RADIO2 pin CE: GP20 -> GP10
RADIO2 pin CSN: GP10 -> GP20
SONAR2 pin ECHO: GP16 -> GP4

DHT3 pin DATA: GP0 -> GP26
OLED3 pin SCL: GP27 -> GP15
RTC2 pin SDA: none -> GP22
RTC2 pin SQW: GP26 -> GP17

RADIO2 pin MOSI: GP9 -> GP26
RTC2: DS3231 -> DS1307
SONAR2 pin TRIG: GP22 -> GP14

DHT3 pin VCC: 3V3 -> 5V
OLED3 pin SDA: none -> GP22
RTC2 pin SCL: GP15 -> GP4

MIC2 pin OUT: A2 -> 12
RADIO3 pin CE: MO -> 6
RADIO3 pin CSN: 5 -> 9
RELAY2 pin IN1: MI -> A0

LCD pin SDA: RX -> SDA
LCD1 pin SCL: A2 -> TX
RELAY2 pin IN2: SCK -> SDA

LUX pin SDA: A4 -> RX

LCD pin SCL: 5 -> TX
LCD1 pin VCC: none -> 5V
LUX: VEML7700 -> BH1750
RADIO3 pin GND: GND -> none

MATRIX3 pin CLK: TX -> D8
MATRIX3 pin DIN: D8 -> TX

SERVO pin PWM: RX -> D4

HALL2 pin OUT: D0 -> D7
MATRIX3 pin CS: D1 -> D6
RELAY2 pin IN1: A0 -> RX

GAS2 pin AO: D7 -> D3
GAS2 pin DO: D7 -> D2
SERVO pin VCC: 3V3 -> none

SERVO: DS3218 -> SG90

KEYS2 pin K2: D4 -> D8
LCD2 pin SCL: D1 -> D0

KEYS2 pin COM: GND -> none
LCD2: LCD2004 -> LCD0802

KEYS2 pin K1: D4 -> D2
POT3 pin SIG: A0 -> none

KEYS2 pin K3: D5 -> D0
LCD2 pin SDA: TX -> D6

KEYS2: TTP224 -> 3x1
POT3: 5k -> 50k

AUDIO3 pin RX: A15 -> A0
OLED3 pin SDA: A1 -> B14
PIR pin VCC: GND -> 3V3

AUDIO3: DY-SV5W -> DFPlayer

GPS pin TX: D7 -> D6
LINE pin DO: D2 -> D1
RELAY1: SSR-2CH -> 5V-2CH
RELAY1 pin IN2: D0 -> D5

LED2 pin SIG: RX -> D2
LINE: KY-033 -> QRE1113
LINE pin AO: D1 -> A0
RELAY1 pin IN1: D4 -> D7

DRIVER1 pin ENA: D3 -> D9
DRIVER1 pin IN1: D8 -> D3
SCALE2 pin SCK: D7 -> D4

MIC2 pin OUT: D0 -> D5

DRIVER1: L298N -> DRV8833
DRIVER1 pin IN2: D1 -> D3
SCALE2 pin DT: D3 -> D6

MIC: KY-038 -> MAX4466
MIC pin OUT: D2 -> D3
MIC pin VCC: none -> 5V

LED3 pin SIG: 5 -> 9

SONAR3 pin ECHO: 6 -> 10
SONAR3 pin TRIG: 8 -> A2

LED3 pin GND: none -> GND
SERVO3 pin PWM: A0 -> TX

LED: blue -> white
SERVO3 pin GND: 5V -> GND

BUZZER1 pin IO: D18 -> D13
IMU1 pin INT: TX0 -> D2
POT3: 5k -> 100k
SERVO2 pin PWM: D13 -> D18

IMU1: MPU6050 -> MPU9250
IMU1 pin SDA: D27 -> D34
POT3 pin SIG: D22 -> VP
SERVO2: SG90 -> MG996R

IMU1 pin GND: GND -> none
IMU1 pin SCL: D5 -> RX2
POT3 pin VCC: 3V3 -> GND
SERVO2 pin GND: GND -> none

★ ★ ★ ★ ★

_Directions_
Nothing is to be left out. Repeat the whole listing exactly.

_Answer to this task_
RADIO2 pin CE: GP20 -> GP10
RADIO2 pin CSN: GP10 -> GP20
SONAR2 pin ECHO: GP16 -> GP4

DHT3 pin DATA: GP0 -> GP26
OLED3 pin SCL: GP27 -> GP15
RTC2 pin SDA: none -> GP22
RTC2 pin SQW: GP26 -> GP17

RADIO2 pin MOSI: GP9 -> GP26
RTC2: DS3231 -> DS1307
SONAR2 pin TRIG: GP22 -> GP14

DHT3 pin VCC: 3V3 -> 5V
OLED3 pin SDA: none -> GP22
RTC2 pin SCL: GP15 -> GP4

MIC2 pin OUT: A2 -> 12
RADIO3 pin CE: MO -> 6
RADIO3 pin CSN: 5 -> 9
RELAY2 pin IN1: MI -> A0

LCD pin SDA: RX -> SDA
LCD1 pin SCL: A2 -> TX
RELAY2 pin IN2: SCK -> SDA

LUX pin SDA: A4 -> RX

LCD pin SCL: 5 -> TX
LCD1 pin VCC: none -> 5V
LUX: VEML7700 -> BH1750
RADIO3 pin GND: GND -> none

MATRIX3 pin CLK: TX -> D8
MATRIX3 pin DIN: D8 -> TX

SERVO pin PWM: RX -> D4

HALL2 pin OUT: D0 -> D7
MATRIX3 pin CS: D1 -> D6
RELAY2 pin IN1: A0 -> RX

GAS2 pin AO: D7 -> D3
GAS2 pin DO: D7 -> D2
SERVO pin VCC: 3V3 -> none

SERVO: DS3218 -> SG90

KEYS2 pin K2: D4 -> D8
LCD2 pin SCL: D1 -> D0

KEYS2 pin COM: GND -> none
LCD2: LCD2004 -> LCD0802

KEYS2 pin K1: D4 -> D2
POT3 pin SIG: A0 -> none

KEYS2 pin K3: D5 -> D0
LCD2 pin SDA: TX -> D6

KEYS2: TTP224 -> 3x1
POT3: 5k -> 50k

AUDIO3 pin RX: A15 -> A0
OLED3 pin SDA: A1 -> B14
PIR pin VCC: GND -> 3V3

AUDIO3: DY-SV5W -> DFPlayer

GPS pin TX: D7 -> D6
LINE pin DO: D2 -> D1
RELAY1: SSR-2CH -> 5V-2CH
RELAY1 pin IN2: D0 -> D5

LED2 pin SIG: RX -> D2
LINE: KY-033 -> QRE1113
LINE pin AO: D1 -> A0
RELAY1 pin IN1: D4 -> D7

DRIVER1 pin ENA: D3 -> D9
DRIVER1 pin IN1: D8 -> D3
SCALE2 pin SCK: D7 -> D4

MIC2 pin OUT: D0 -> D5

DRIVER1: L298N -> DRV8833
DRIVER1 pin IN2: D1 -> D3
SCALE2 pin DT: D3 -> D6

MIC: KY-038 -> MAX4466
MIC pin OUT: D2 -> D3
MIC pin VCC: none -> 5V

LED3 pin SIG: 5 -> 9

SONAR3 pin ECHO: 6 -> 10
SONAR3 pin TRIG: 8 -> A2

LED3 pin GND: none -> GND
SERVO3 pin PWM: A0 -> TX

LED: blue -> white
SERVO3 pin GND: 5V -> GND

BUZZER1 pin IO: D18 -> D13
IMU1 pin INT: TX0 -> D2
POT3: 5k -> 100k
SERVO2 pin PWM: D13 -> D18

IMU1: MPU6050 -> MPU9250
IMU1 pin SDA: D27 -> D34
POT3 pin SIG: D22 -> VP
SERVO2: SG90 -> MG996R

IMU1 pin GND: GND -> none
IMU1 pin SCL: D5 -> RX2
POT3 pin VCC: 3V3 -> GND
SERVO2 pin GND: GND -> none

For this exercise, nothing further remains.